═══ Material for this exercise

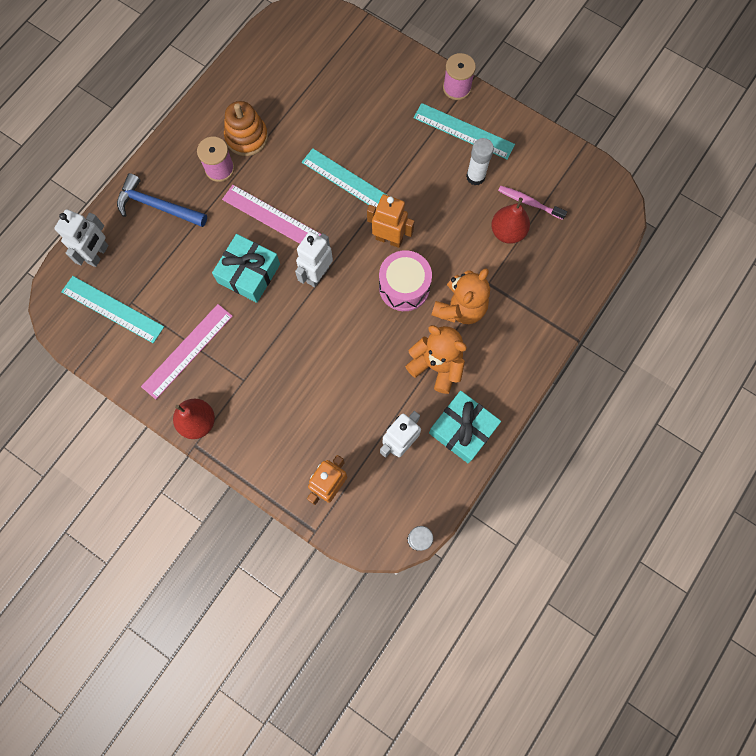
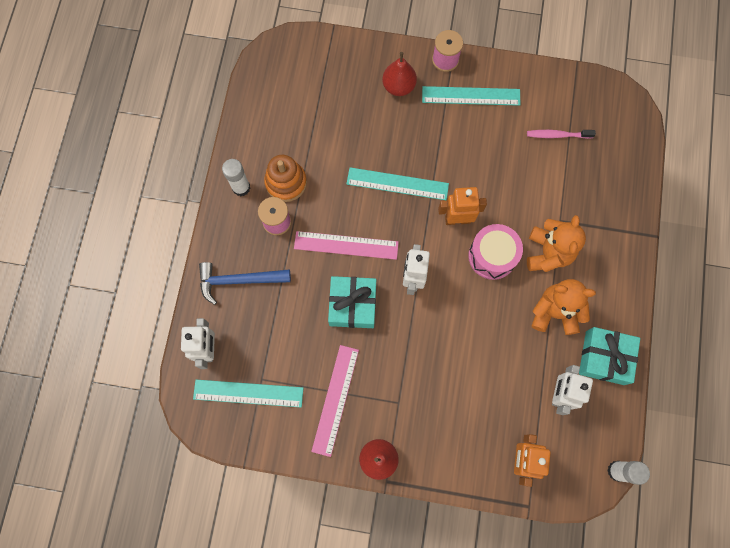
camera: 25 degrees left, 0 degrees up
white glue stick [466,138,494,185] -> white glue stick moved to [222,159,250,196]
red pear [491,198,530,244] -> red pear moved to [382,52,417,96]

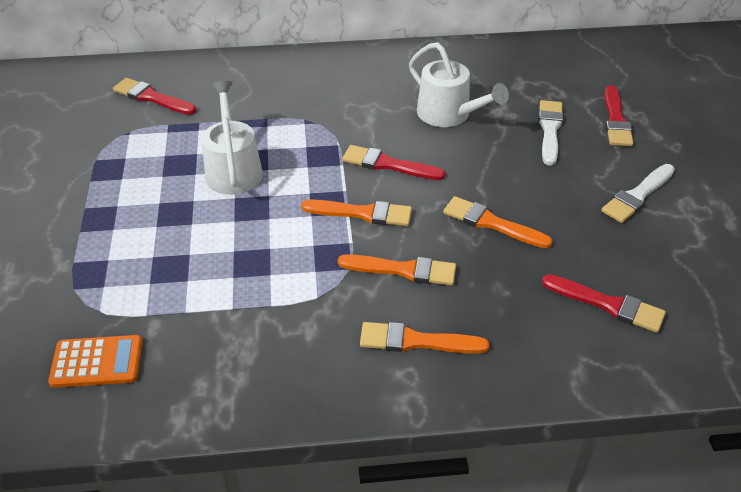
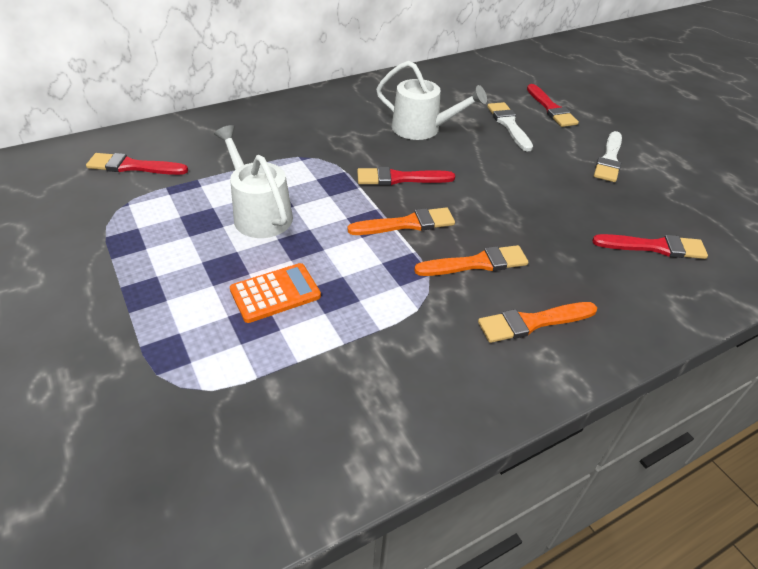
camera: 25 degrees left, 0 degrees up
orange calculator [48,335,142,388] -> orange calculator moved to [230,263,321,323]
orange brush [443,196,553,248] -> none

══════
═══ Material for this exercise

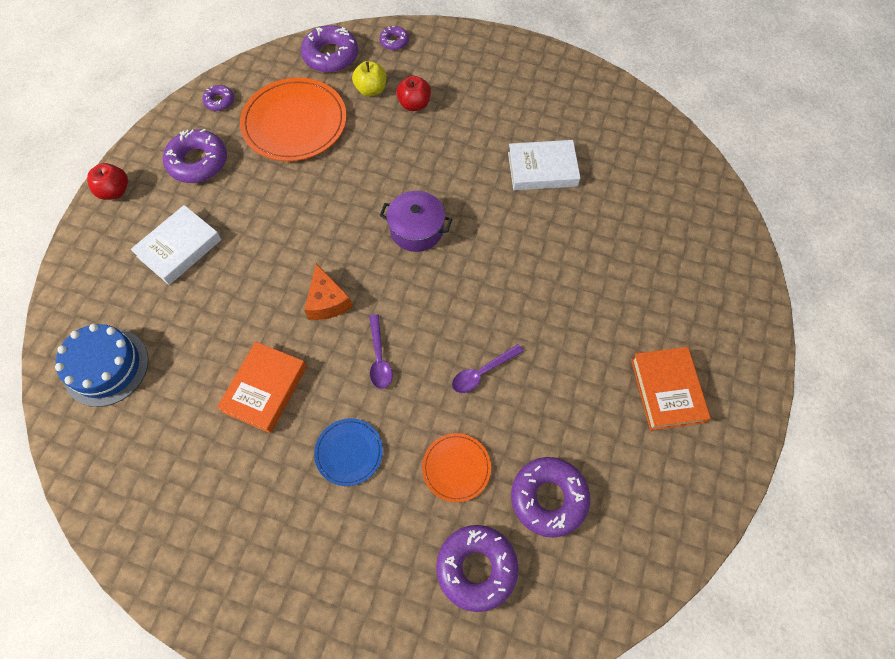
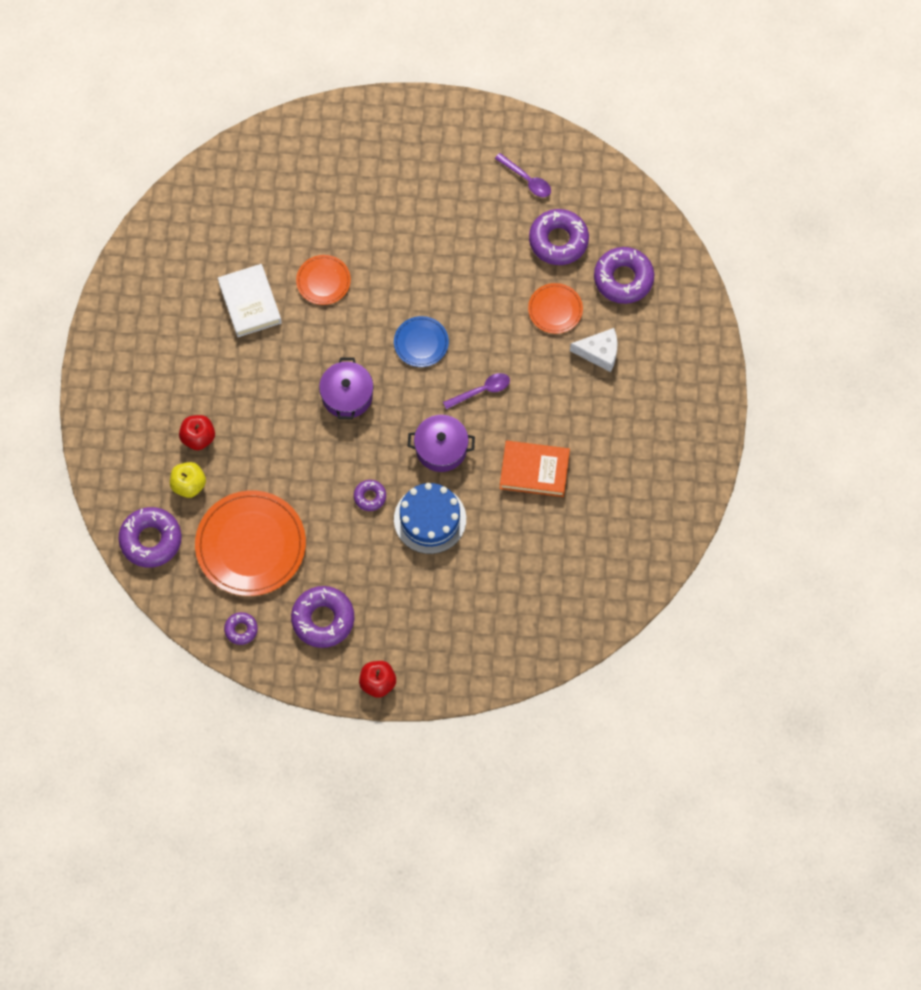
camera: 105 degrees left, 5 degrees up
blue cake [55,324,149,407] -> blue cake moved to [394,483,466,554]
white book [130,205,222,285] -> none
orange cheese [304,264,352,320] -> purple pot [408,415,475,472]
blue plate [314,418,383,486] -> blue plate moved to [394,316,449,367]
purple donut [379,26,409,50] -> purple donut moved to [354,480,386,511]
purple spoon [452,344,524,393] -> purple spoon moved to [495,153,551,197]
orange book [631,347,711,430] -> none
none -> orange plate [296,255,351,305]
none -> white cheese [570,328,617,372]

══════
═══ Material for this exercise

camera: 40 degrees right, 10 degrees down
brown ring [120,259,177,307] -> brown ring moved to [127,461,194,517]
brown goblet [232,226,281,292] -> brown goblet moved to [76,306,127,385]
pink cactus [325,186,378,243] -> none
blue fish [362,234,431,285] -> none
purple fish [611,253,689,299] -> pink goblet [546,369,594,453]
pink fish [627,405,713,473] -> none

══════

**Exercise brief:** Find "orange cheese [304,264,352,320]" in the entries above and copy that whole line exactly, then each line after it through the line that contains "none -> white cheese [570,328,617,372]".

**Answer section:**
orange cheese [304,264,352,320] -> purple pot [408,415,475,472]
blue plate [314,418,383,486] -> blue plate moved to [394,316,449,367]
purple donut [379,26,409,50] -> purple donut moved to [354,480,386,511]
purple spoon [452,344,524,393] -> purple spoon moved to [495,153,551,197]
orange book [631,347,711,430] -> none
none -> orange plate [296,255,351,305]
none -> white cheese [570,328,617,372]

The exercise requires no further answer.